MATERIAL SUPPLIED =
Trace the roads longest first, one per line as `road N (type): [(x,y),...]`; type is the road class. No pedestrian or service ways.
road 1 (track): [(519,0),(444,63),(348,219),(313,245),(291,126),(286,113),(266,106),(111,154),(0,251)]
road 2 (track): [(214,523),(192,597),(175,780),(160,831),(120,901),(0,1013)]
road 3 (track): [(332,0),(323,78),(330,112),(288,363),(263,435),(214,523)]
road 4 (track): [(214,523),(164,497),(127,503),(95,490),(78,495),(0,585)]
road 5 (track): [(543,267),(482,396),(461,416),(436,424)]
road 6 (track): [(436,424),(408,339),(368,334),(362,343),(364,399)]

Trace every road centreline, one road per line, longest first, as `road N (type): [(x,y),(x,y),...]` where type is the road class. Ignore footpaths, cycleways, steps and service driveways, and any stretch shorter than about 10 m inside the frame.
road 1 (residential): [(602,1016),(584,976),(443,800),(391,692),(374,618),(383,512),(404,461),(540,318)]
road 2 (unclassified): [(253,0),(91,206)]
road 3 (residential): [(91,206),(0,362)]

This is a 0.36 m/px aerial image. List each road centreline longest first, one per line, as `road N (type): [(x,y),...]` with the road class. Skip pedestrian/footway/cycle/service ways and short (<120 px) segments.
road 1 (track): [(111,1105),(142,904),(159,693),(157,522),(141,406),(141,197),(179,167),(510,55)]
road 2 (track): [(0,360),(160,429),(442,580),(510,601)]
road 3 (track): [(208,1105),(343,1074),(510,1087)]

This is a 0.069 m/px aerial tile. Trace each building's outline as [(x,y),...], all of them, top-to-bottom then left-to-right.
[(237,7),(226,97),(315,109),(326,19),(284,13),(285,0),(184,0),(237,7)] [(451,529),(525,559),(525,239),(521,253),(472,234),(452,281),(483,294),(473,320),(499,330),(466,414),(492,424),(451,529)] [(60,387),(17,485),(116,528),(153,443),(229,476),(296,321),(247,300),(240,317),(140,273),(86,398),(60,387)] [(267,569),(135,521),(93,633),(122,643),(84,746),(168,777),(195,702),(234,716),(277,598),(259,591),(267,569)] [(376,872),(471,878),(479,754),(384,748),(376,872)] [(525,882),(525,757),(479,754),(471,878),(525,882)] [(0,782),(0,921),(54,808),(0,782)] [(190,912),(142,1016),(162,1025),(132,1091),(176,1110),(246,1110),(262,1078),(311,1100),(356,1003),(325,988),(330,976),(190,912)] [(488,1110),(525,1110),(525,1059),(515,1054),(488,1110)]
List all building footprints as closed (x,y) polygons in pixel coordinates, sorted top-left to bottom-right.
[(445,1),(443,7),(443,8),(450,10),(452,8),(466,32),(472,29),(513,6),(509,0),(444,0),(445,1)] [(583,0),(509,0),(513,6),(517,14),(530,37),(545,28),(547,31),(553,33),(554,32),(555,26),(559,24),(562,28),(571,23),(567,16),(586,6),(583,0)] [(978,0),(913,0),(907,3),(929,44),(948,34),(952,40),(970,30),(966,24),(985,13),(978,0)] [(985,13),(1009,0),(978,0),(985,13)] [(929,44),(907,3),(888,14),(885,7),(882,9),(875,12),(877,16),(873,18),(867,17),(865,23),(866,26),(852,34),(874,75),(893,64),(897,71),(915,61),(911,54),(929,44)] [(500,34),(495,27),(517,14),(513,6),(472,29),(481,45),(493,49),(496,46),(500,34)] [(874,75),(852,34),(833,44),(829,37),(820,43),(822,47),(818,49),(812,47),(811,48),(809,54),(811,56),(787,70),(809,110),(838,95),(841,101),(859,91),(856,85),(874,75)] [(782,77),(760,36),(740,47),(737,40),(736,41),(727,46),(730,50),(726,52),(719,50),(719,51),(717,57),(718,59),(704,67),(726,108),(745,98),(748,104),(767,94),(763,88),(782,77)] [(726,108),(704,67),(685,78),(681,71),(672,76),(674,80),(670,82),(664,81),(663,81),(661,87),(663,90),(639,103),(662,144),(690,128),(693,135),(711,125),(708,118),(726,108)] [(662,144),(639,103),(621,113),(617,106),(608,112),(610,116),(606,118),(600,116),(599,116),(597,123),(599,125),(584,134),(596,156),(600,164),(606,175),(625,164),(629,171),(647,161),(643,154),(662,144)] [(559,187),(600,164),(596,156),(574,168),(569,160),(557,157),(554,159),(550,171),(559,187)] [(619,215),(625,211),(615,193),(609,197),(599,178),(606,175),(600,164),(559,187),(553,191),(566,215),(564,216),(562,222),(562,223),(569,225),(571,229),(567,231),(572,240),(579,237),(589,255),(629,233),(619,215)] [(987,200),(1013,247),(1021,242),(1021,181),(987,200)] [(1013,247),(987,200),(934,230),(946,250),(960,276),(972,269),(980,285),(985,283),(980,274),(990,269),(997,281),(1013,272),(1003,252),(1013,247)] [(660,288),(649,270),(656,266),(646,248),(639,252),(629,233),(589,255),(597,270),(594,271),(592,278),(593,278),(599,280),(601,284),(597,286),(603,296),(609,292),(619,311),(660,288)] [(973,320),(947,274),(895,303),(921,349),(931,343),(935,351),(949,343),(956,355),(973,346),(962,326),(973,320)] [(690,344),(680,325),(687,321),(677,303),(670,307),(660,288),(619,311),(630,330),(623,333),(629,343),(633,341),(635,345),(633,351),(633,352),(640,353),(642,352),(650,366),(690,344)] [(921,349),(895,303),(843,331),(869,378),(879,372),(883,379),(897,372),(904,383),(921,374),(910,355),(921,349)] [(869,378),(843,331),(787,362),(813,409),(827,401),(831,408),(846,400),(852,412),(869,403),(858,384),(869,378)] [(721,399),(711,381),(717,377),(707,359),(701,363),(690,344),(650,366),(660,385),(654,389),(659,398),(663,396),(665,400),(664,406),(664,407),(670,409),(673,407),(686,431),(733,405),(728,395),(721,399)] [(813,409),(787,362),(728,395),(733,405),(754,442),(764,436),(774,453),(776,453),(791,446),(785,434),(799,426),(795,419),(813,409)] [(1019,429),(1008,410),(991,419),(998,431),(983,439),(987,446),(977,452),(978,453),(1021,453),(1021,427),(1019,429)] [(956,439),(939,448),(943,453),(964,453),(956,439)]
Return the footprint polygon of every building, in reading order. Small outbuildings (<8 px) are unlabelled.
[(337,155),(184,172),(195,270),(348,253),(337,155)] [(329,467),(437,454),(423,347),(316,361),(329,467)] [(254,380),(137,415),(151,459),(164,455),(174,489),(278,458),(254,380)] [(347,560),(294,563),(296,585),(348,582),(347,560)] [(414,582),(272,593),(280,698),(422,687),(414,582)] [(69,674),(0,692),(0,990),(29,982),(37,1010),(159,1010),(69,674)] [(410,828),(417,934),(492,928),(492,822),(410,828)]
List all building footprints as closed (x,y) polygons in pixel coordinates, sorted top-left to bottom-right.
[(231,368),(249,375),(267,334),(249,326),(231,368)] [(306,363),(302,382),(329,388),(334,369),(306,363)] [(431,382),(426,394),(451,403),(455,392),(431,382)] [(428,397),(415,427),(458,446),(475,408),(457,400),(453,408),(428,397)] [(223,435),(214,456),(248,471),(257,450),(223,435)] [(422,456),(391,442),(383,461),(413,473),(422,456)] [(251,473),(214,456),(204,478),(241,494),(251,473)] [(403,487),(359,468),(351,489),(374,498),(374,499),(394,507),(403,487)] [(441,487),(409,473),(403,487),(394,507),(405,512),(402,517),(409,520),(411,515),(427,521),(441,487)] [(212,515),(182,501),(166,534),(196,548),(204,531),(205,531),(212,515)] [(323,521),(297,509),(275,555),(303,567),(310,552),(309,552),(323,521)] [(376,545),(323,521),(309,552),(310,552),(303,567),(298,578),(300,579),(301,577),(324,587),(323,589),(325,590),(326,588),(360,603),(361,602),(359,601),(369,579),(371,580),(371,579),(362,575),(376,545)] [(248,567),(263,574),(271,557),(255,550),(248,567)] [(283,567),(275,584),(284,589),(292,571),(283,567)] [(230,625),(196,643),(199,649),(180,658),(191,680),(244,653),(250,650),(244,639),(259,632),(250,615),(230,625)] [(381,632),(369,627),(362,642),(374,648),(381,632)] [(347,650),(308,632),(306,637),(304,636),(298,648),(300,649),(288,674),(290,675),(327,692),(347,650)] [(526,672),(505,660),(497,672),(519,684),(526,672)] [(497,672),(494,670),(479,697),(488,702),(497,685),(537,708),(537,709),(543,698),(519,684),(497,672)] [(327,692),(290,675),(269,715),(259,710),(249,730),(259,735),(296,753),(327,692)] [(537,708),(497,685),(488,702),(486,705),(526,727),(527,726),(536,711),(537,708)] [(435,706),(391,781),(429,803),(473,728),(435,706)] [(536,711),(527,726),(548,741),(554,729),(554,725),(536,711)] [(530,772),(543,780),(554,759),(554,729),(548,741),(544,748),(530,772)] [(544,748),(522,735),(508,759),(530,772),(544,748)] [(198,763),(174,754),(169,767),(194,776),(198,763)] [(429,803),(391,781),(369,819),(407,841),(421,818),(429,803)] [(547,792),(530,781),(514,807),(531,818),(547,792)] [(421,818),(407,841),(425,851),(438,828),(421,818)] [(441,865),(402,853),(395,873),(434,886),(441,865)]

WHAT THIS TASK INVOLVES = If a line in the data above includes the string "each", copy it.

SOLUTION FOR THIS EXERCISE =
This is a 0.36 m/px aerial image. List each road centreline longest first, one per line, as `road N (type): [(x,y),...]` with the road class. Skip pedestrian/footway/cycle/service ways and short (<120 px) segments.
This is a 0.069 m/px aerial tile. Trace each building's outline as [(x,y),...], all of them, top-to-bottom then left-to-right.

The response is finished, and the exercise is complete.